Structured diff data

^^^^^^^^^^^^^^^^

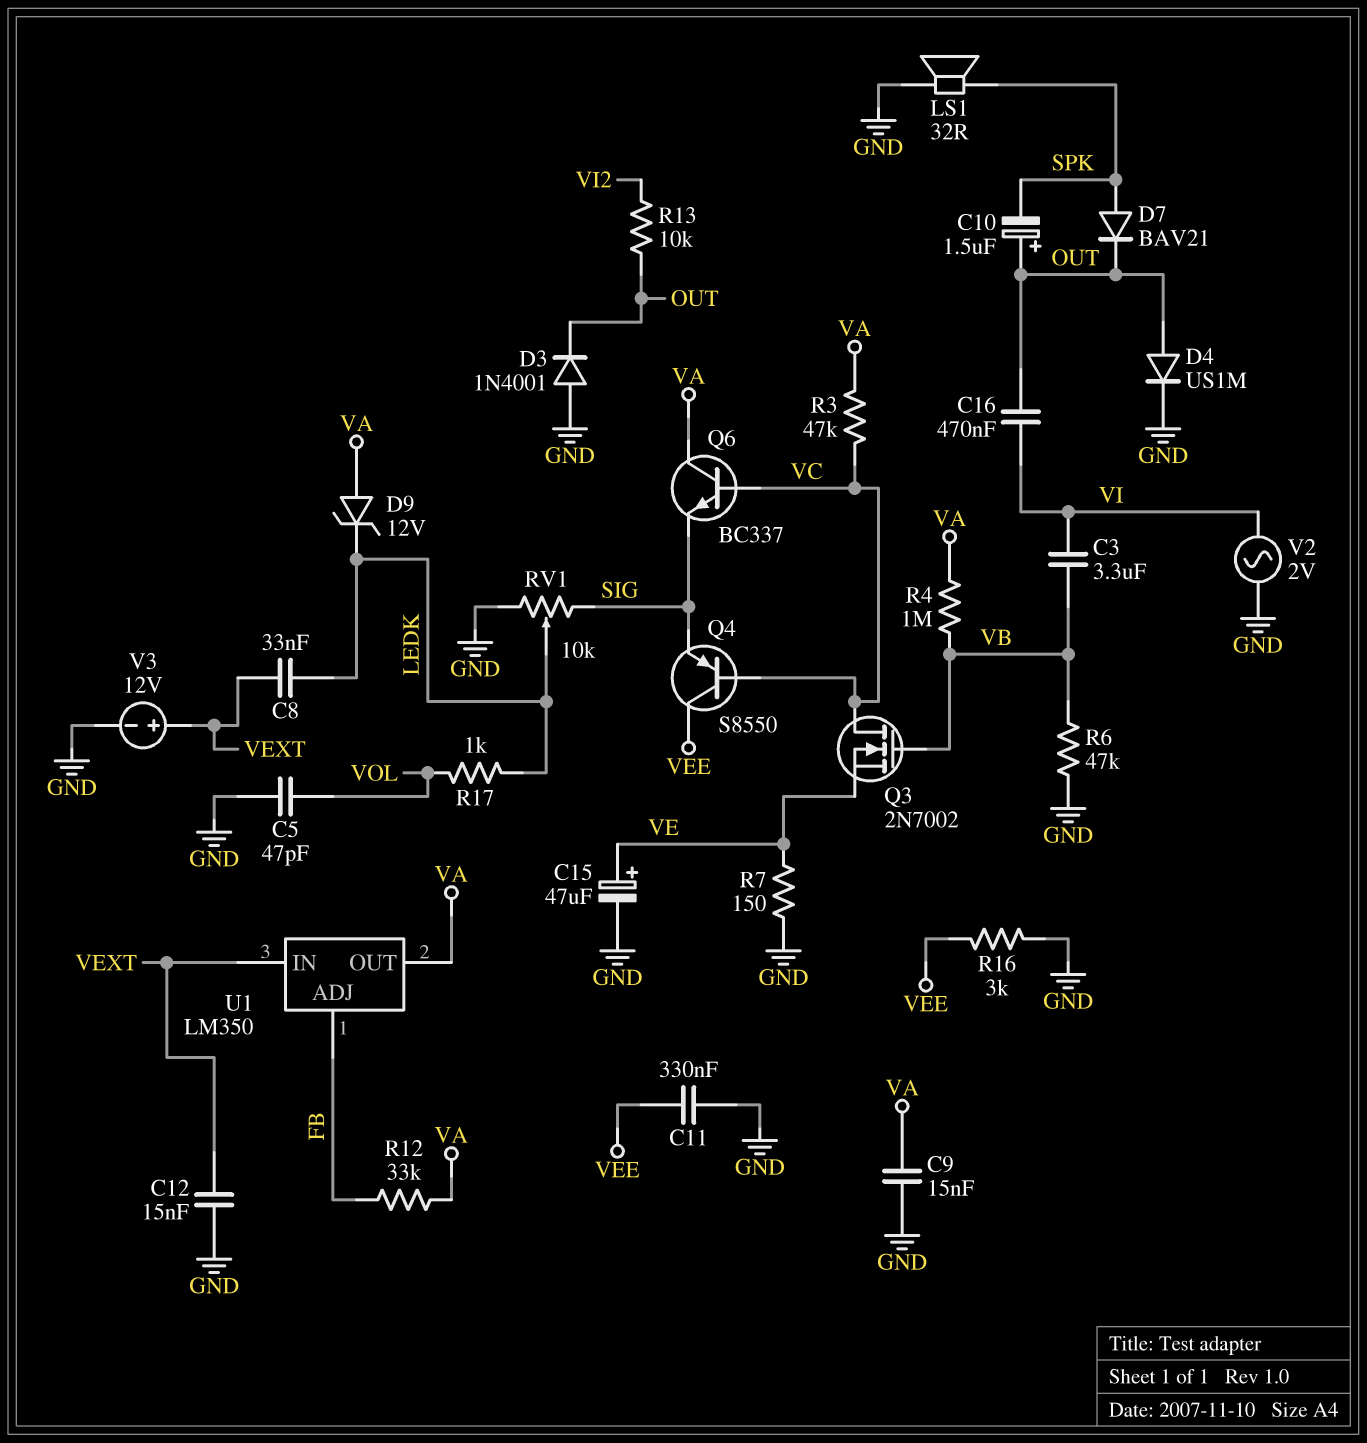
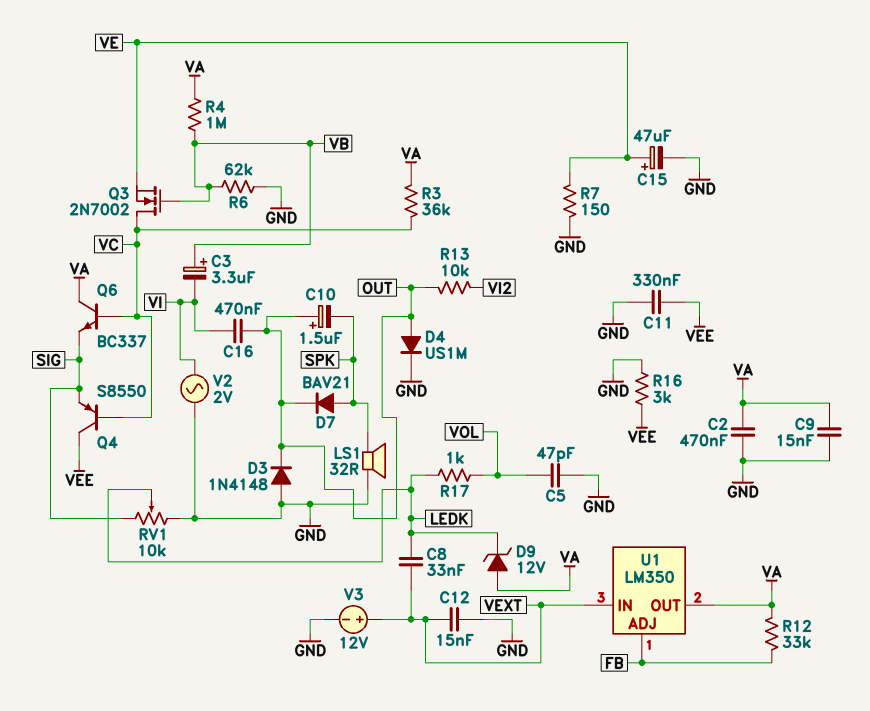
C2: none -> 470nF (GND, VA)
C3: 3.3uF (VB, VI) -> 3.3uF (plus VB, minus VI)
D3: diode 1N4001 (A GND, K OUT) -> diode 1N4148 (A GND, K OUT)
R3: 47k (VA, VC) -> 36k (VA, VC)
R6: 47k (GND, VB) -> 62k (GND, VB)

^^^^^^^^^^^^^^^^

How to complete this task:
All of the data should come back exactly as written, but without pictures.

Answer for this exercise:
C2: none -> 470nF (GND, VA)
C3: 3.3uF (VB, VI) -> 3.3uF (plus VB, minus VI)
D3: diode 1N4001 (A GND, K OUT) -> diode 1N4148 (A GND, K OUT)
R3: 47k (VA, VC) -> 36k (VA, VC)
R6: 47k (GND, VB) -> 62k (GND, VB)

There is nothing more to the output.